# [WORK INSTRUCTION]
With the listing in front of you, retype it exactly.
---------- GIVEN RECORDS ----------
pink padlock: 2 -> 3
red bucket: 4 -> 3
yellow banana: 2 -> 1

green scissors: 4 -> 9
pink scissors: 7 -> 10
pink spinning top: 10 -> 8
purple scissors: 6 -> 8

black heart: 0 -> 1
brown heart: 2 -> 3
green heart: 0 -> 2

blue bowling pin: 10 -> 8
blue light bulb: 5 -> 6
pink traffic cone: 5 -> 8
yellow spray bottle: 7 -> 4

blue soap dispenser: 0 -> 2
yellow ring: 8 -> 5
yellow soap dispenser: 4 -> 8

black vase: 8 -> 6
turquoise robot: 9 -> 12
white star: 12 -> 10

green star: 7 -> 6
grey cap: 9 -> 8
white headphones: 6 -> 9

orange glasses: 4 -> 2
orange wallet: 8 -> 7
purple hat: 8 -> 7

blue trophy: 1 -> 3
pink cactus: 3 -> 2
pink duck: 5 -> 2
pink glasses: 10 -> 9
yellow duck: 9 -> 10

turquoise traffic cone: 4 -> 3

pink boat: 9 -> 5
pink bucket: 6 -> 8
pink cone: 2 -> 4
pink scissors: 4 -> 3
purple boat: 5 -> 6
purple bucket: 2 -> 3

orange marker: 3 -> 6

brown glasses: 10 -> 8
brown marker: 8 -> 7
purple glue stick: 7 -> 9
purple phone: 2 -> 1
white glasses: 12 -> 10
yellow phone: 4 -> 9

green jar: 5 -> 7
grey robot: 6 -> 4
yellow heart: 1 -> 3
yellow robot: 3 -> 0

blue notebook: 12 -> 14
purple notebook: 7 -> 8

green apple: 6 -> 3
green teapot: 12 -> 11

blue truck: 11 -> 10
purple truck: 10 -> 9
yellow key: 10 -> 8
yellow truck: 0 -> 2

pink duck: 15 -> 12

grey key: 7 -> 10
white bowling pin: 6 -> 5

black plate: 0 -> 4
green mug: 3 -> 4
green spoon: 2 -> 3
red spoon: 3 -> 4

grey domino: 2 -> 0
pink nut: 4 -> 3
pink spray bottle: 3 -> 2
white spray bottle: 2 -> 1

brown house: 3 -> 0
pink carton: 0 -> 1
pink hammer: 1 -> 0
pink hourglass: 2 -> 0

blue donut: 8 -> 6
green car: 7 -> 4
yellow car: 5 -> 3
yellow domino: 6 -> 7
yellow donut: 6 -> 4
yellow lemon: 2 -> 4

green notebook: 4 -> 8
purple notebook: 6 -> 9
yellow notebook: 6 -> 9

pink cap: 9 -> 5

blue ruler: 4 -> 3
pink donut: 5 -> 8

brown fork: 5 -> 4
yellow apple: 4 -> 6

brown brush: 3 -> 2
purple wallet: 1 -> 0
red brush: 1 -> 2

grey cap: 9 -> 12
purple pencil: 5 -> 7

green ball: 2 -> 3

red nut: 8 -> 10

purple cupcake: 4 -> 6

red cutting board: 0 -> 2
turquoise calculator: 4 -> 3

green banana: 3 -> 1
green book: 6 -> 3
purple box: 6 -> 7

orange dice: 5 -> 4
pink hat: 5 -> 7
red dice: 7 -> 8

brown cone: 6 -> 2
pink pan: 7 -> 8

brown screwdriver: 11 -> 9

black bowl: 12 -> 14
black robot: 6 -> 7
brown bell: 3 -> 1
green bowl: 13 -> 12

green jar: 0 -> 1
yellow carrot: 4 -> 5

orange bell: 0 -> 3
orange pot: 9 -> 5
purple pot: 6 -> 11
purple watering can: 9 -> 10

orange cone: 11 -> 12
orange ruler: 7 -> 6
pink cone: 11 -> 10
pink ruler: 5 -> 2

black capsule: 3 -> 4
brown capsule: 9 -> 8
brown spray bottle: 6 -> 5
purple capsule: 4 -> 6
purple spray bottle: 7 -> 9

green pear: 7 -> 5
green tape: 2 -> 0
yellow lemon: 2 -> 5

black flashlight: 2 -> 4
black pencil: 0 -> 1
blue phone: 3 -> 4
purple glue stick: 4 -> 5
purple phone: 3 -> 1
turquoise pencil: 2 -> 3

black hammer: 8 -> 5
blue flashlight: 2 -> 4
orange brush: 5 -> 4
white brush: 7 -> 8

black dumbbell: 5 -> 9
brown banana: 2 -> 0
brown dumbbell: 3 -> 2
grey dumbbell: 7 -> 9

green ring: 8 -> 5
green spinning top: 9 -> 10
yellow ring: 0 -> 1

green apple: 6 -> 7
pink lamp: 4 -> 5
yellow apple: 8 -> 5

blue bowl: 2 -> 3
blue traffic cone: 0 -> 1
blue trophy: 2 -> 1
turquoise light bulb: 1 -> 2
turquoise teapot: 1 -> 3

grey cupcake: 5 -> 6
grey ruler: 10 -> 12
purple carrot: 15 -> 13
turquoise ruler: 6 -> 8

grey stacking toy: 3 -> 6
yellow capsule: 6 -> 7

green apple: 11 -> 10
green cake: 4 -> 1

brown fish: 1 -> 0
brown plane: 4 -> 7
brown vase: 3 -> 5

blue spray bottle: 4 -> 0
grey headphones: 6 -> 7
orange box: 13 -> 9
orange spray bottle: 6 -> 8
----------
# [RESULT OF THIS EXERCISE]
pink padlock: 2 -> 3
red bucket: 4 -> 3
yellow banana: 2 -> 1

green scissors: 4 -> 9
pink scissors: 7 -> 10
pink spinning top: 10 -> 8
purple scissors: 6 -> 8

black heart: 0 -> 1
brown heart: 2 -> 3
green heart: 0 -> 2

blue bowling pin: 10 -> 8
blue light bulb: 5 -> 6
pink traffic cone: 5 -> 8
yellow spray bottle: 7 -> 4

blue soap dispenser: 0 -> 2
yellow ring: 8 -> 5
yellow soap dispenser: 4 -> 8

black vase: 8 -> 6
turquoise robot: 9 -> 12
white star: 12 -> 10

green star: 7 -> 6
grey cap: 9 -> 8
white headphones: 6 -> 9

orange glasses: 4 -> 2
orange wallet: 8 -> 7
purple hat: 8 -> 7

blue trophy: 1 -> 3
pink cactus: 3 -> 2
pink duck: 5 -> 2
pink glasses: 10 -> 9
yellow duck: 9 -> 10

turquoise traffic cone: 4 -> 3

pink boat: 9 -> 5
pink bucket: 6 -> 8
pink cone: 2 -> 4
pink scissors: 4 -> 3
purple boat: 5 -> 6
purple bucket: 2 -> 3

orange marker: 3 -> 6

brown glasses: 10 -> 8
brown marker: 8 -> 7
purple glue stick: 7 -> 9
purple phone: 2 -> 1
white glasses: 12 -> 10
yellow phone: 4 -> 9

green jar: 5 -> 7
grey robot: 6 -> 4
yellow heart: 1 -> 3
yellow robot: 3 -> 0

blue notebook: 12 -> 14
purple notebook: 7 -> 8

green apple: 6 -> 3
green teapot: 12 -> 11

blue truck: 11 -> 10
purple truck: 10 -> 9
yellow key: 10 -> 8
yellow truck: 0 -> 2

pink duck: 15 -> 12

grey key: 7 -> 10
white bowling pin: 6 -> 5

black plate: 0 -> 4
green mug: 3 -> 4
green spoon: 2 -> 3
red spoon: 3 -> 4

grey domino: 2 -> 0
pink nut: 4 -> 3
pink spray bottle: 3 -> 2
white spray bottle: 2 -> 1

brown house: 3 -> 0
pink carton: 0 -> 1
pink hammer: 1 -> 0
pink hourglass: 2 -> 0

blue donut: 8 -> 6
green car: 7 -> 4
yellow car: 5 -> 3
yellow domino: 6 -> 7
yellow donut: 6 -> 4
yellow lemon: 2 -> 4

green notebook: 4 -> 8
purple notebook: 6 -> 9
yellow notebook: 6 -> 9

pink cap: 9 -> 5

blue ruler: 4 -> 3
pink donut: 5 -> 8

brown fork: 5 -> 4
yellow apple: 4 -> 6

brown brush: 3 -> 2
purple wallet: 1 -> 0
red brush: 1 -> 2

grey cap: 9 -> 12
purple pencil: 5 -> 7

green ball: 2 -> 3

red nut: 8 -> 10

purple cupcake: 4 -> 6

red cutting board: 0 -> 2
turquoise calculator: 4 -> 3

green banana: 3 -> 1
green book: 6 -> 3
purple box: 6 -> 7

orange dice: 5 -> 4
pink hat: 5 -> 7
red dice: 7 -> 8

brown cone: 6 -> 2
pink pan: 7 -> 8

brown screwdriver: 11 -> 9

black bowl: 12 -> 14
black robot: 6 -> 7
brown bell: 3 -> 1
green bowl: 13 -> 12

green jar: 0 -> 1
yellow carrot: 4 -> 5

orange bell: 0 -> 3
orange pot: 9 -> 5
purple pot: 6 -> 11
purple watering can: 9 -> 10

orange cone: 11 -> 12
orange ruler: 7 -> 6
pink cone: 11 -> 10
pink ruler: 5 -> 2

black capsule: 3 -> 4
brown capsule: 9 -> 8
brown spray bottle: 6 -> 5
purple capsule: 4 -> 6
purple spray bottle: 7 -> 9

green pear: 7 -> 5
green tape: 2 -> 0
yellow lemon: 2 -> 5

black flashlight: 2 -> 4
black pencil: 0 -> 1
blue phone: 3 -> 4
purple glue stick: 4 -> 5
purple phone: 3 -> 1
turquoise pencil: 2 -> 3

black hammer: 8 -> 5
blue flashlight: 2 -> 4
orange brush: 5 -> 4
white brush: 7 -> 8

black dumbbell: 5 -> 9
brown banana: 2 -> 0
brown dumbbell: 3 -> 2
grey dumbbell: 7 -> 9

green ring: 8 -> 5
green spinning top: 9 -> 10
yellow ring: 0 -> 1

green apple: 6 -> 7
pink lamp: 4 -> 5
yellow apple: 8 -> 5

blue bowl: 2 -> 3
blue traffic cone: 0 -> 1
blue trophy: 2 -> 1
turquoise light bulb: 1 -> 2
turquoise teapot: 1 -> 3

grey cupcake: 5 -> 6
grey ruler: 10 -> 12
purple carrot: 15 -> 13
turquoise ruler: 6 -> 8

grey stacking toy: 3 -> 6
yellow capsule: 6 -> 7

green apple: 11 -> 10
green cake: 4 -> 1

brown fish: 1 -> 0
brown plane: 4 -> 7
brown vase: 3 -> 5

blue spray bottle: 4 -> 0
grey headphones: 6 -> 7
orange box: 13 -> 9
orange spray bottle: 6 -> 8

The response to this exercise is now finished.